Scene difference descriptions:
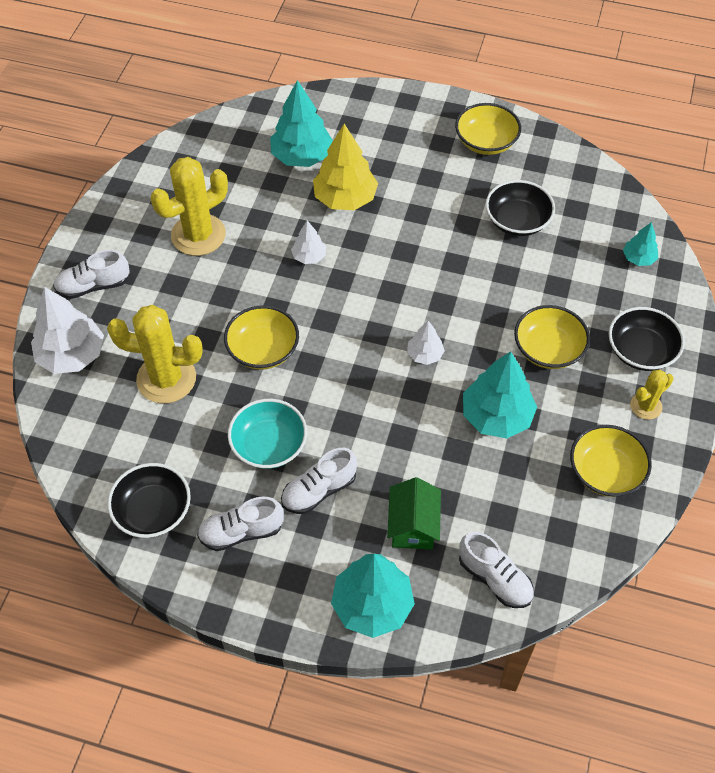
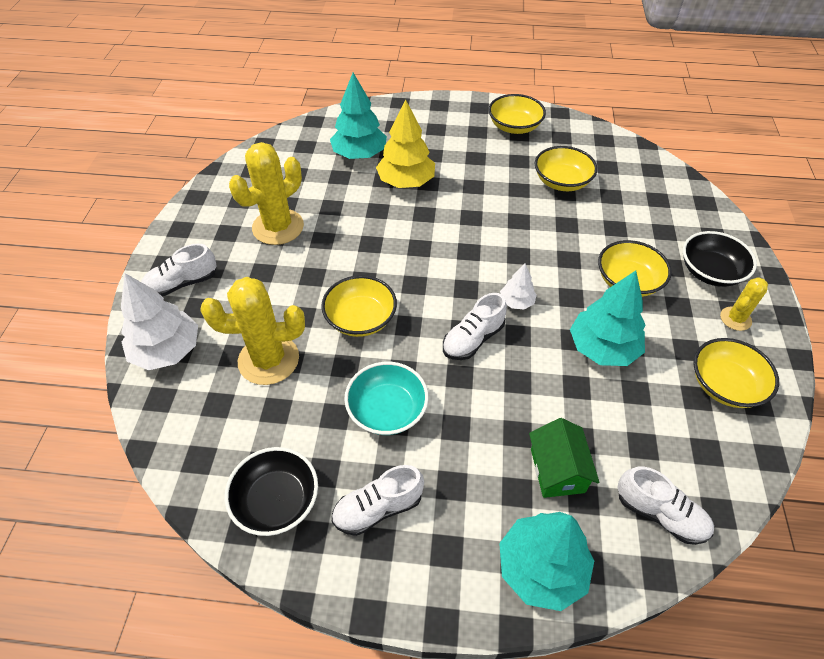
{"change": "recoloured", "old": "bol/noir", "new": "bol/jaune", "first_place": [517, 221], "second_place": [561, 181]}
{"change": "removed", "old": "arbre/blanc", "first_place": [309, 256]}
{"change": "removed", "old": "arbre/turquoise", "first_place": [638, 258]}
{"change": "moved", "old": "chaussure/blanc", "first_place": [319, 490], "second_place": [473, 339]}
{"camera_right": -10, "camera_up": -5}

Problem statement: All of the entries above are to be restated word for word, minus the images.

Reply to the task:
{"change": "recoloured", "old": "bol/noir", "new": "bol/jaune", "first_place": [517, 221], "second_place": [561, 181]}
{"change": "removed", "old": "arbre/blanc", "first_place": [309, 256]}
{"change": "removed", "old": "arbre/turquoise", "first_place": [638, 258]}
{"change": "moved", "old": "chaussure/blanc", "first_place": [319, 490], "second_place": [473, 339]}
{"camera_right": -10, "camera_up": -5}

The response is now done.